[EXERCISE INSTRUCTIONS]: Every record that follows must be set down word for word.

===============

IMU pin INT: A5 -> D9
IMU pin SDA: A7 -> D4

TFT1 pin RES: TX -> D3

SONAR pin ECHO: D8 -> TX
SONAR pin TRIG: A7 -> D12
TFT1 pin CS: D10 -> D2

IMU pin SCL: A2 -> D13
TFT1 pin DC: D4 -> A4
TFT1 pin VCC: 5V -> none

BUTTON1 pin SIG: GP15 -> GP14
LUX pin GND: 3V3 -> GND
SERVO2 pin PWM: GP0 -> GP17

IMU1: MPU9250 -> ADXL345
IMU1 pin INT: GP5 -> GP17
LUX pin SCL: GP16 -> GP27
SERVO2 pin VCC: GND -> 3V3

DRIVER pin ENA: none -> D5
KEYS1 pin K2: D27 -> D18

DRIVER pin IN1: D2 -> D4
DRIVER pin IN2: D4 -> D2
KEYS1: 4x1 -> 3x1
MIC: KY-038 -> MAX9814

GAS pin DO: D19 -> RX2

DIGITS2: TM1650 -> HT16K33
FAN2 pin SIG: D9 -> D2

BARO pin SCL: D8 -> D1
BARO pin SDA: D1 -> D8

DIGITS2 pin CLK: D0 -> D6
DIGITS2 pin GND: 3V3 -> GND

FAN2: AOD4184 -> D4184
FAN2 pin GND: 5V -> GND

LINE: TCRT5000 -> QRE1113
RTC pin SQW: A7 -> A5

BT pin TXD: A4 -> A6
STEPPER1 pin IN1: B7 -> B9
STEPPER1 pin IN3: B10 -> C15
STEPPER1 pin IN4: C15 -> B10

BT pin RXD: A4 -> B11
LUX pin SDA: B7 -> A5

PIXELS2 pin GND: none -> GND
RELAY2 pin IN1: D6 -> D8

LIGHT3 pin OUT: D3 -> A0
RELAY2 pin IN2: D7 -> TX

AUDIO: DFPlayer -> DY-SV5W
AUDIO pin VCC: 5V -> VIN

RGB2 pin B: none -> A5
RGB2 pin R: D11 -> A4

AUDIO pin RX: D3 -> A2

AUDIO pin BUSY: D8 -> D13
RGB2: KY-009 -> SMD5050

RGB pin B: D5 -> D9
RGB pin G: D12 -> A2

===============

[ANSWER SECTION]:
IMU pin INT: A5 -> D9
IMU pin SDA: A7 -> D4

TFT1 pin RES: TX -> D3

SONAR pin ECHO: D8 -> TX
SONAR pin TRIG: A7 -> D12
TFT1 pin CS: D10 -> D2

IMU pin SCL: A2 -> D13
TFT1 pin DC: D4 -> A4
TFT1 pin VCC: 5V -> none

BUTTON1 pin SIG: GP15 -> GP14
LUX pin GND: 3V3 -> GND
SERVO2 pin PWM: GP0 -> GP17

IMU1: MPU9250 -> ADXL345
IMU1 pin INT: GP5 -> GP17
LUX pin SCL: GP16 -> GP27
SERVO2 pin VCC: GND -> 3V3

DRIVER pin ENA: none -> D5
KEYS1 pin K2: D27 -> D18

DRIVER pin IN1: D2 -> D4
DRIVER pin IN2: D4 -> D2
KEYS1: 4x1 -> 3x1
MIC: KY-038 -> MAX9814

GAS pin DO: D19 -> RX2

DIGITS2: TM1650 -> HT16K33
FAN2 pin SIG: D9 -> D2

BARO pin SCL: D8 -> D1
BARO pin SDA: D1 -> D8

DIGITS2 pin CLK: D0 -> D6
DIGITS2 pin GND: 3V3 -> GND

FAN2: AOD4184 -> D4184
FAN2 pin GND: 5V -> GND

LINE: TCRT5000 -> QRE1113
RTC pin SQW: A7 -> A5

BT pin TXD: A4 -> A6
STEPPER1 pin IN1: B7 -> B9
STEPPER1 pin IN3: B10 -> C15
STEPPER1 pin IN4: C15 -> B10

BT pin RXD: A4 -> B11
LUX pin SDA: B7 -> A5

PIXELS2 pin GND: none -> GND
RELAY2 pin IN1: D6 -> D8

LIGHT3 pin OUT: D3 -> A0
RELAY2 pin IN2: D7 -> TX

AUDIO: DFPlayer -> DY-SV5W
AUDIO pin VCC: 5V -> VIN

RGB2 pin B: none -> A5
RGB2 pin R: D11 -> A4

AUDIO pin RX: D3 -> A2

AUDIO pin BUSY: D8 -> D13
RGB2: KY-009 -> SMD5050

RGB pin B: D5 -> D9
RGB pin G: D12 -> A2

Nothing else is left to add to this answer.